What to work on: The entries that follow should come back exactly, with no pictures among them.

Records from a data collection:

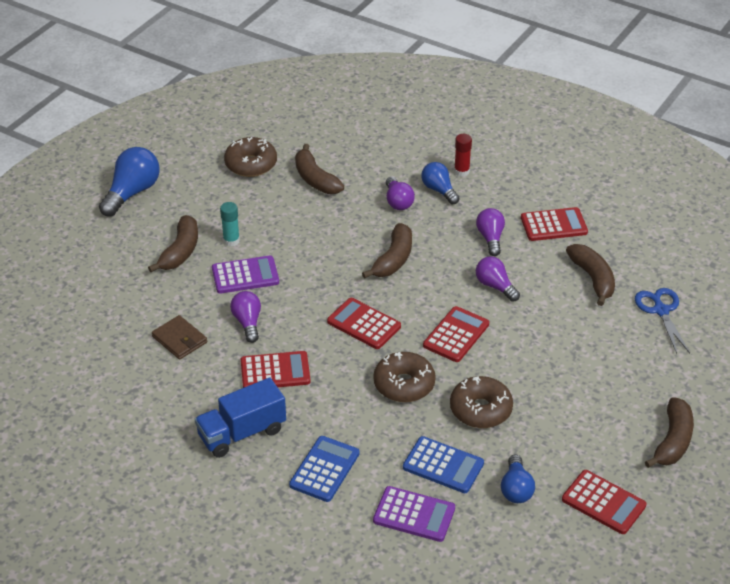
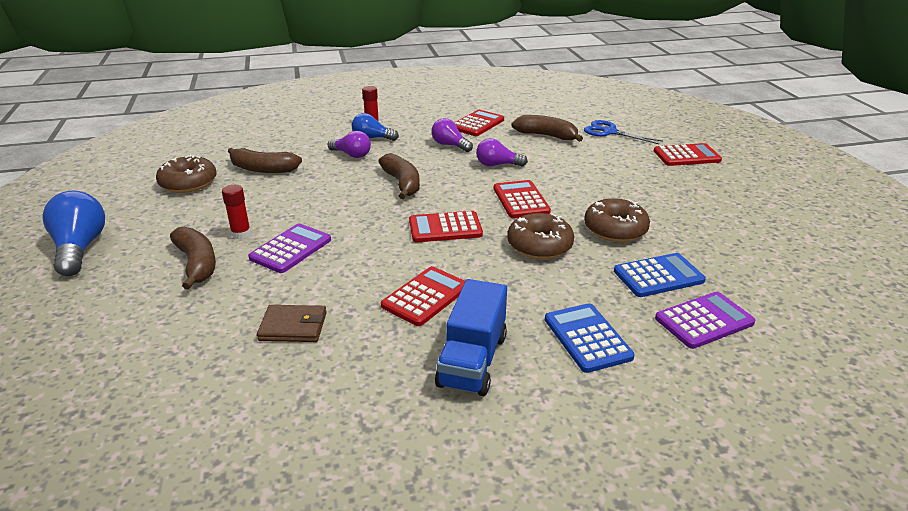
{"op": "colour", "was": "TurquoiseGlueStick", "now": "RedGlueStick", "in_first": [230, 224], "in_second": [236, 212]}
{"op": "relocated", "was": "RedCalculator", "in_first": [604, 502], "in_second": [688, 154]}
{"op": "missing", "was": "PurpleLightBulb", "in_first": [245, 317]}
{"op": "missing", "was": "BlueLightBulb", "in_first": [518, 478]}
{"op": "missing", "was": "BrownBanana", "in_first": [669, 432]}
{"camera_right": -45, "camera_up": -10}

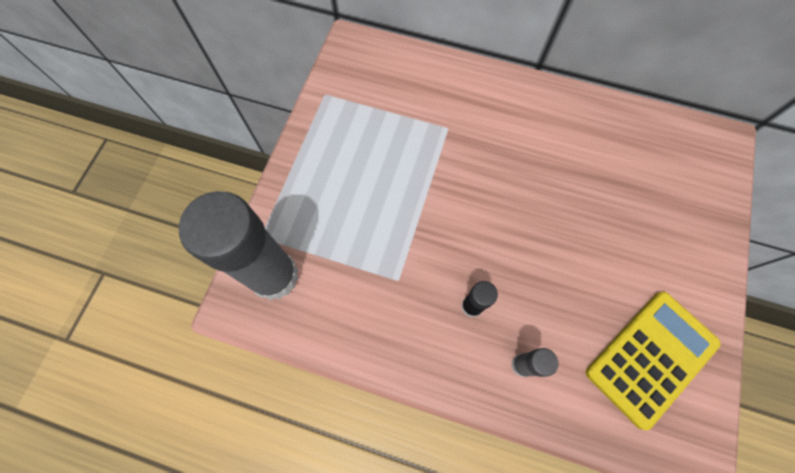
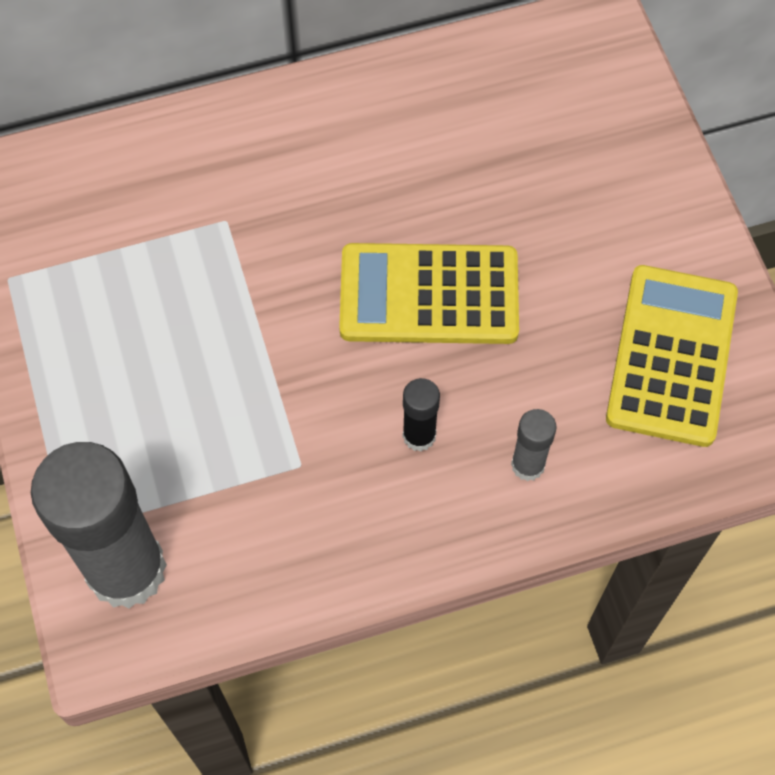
{"op": "appeared", "now": "YellowCalculator", "in_second": [429, 293]}
{"camera_right": -35, "camera_up": -5}

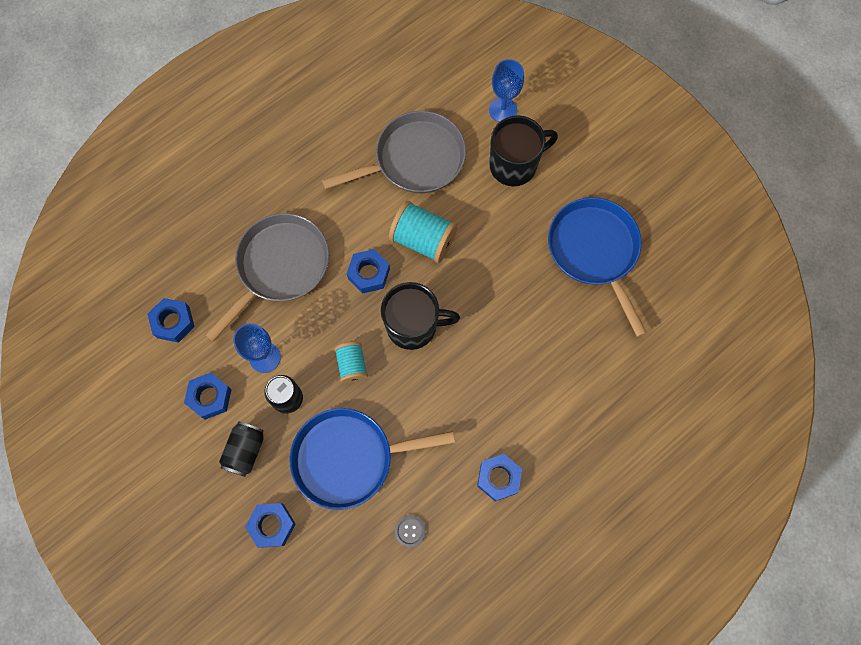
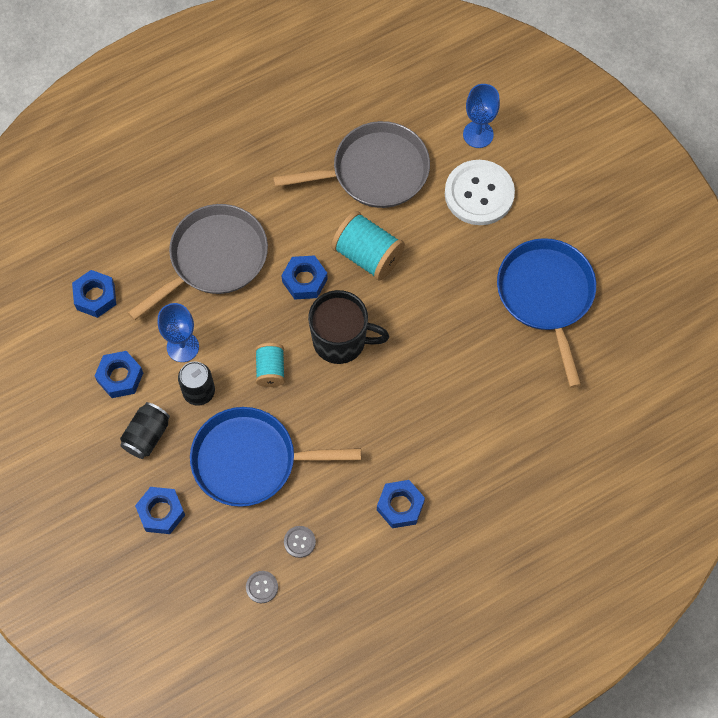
{"op": "appeared", "now": "GreyButton", "in_second": [262, 587]}
{"op": "exchanged", "was": "BlackMug", "now": "WhiteButton", "in_first": [523, 150], "in_second": [480, 192]}
{"camera_right": 10, "camera_up": -5}

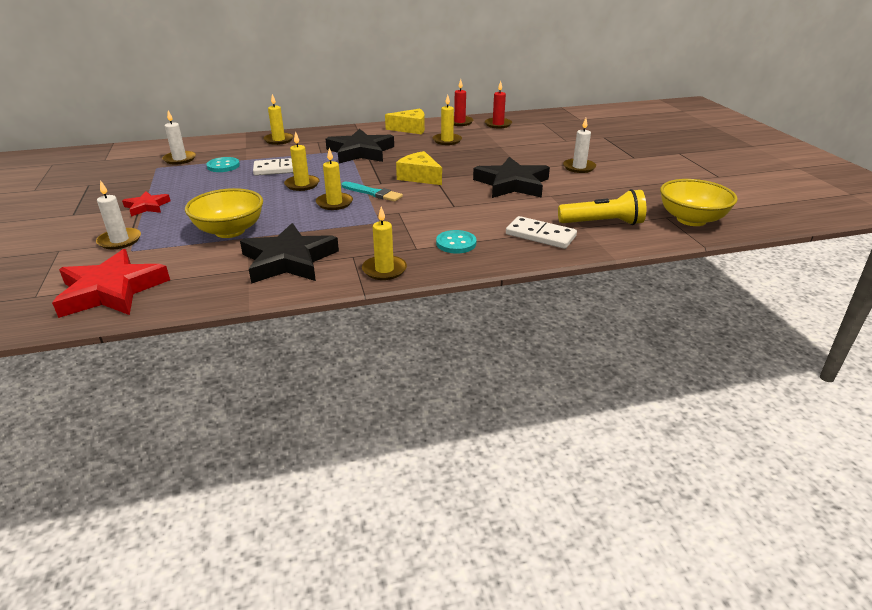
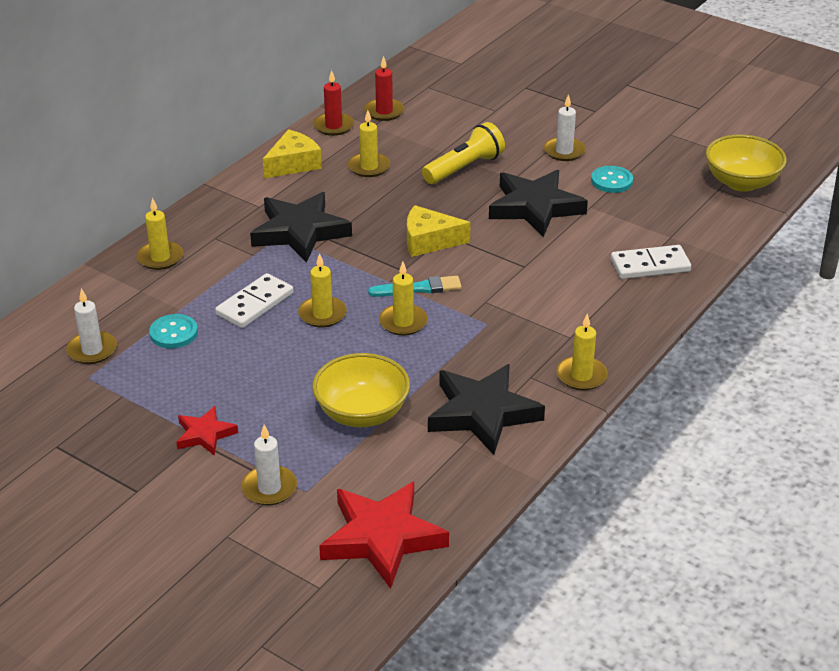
{"op": "relocated", "was": "YellowFlashlight", "in_first": [602, 207], "in_second": [463, 153]}
{"op": "relocated", "was": "TurquoiseButton", "in_first": [456, 242], "in_second": [612, 179]}
{"camera_right": -40, "camera_up": 5}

Expected answer:
{"op": "colour", "was": "TurquoiseGlueStick", "now": "RedGlueStick", "in_first": [230, 224], "in_second": [236, 212]}
{"op": "relocated", "was": "RedCalculator", "in_first": [604, 502], "in_second": [688, 154]}
{"op": "missing", "was": "PurpleLightBulb", "in_first": [245, 317]}
{"op": "missing", "was": "BlueLightBulb", "in_first": [518, 478]}
{"op": "missing", "was": "BrownBanana", "in_first": [669, 432]}
{"camera_right": -45, "camera_up": -10}

{"op": "appeared", "now": "YellowCalculator", "in_second": [429, 293]}
{"camera_right": -35, "camera_up": -5}

{"op": "appeared", "now": "GreyButton", "in_second": [262, 587]}
{"op": "exchanged", "was": "BlackMug", "now": "WhiteButton", "in_first": [523, 150], "in_second": [480, 192]}
{"camera_right": 10, "camera_up": -5}

{"op": "relocated", "was": "YellowFlashlight", "in_first": [602, 207], "in_second": [463, 153]}
{"op": "relocated", "was": "TurquoiseButton", "in_first": [456, 242], "in_second": [612, 179]}
{"camera_right": -40, "camera_up": 5}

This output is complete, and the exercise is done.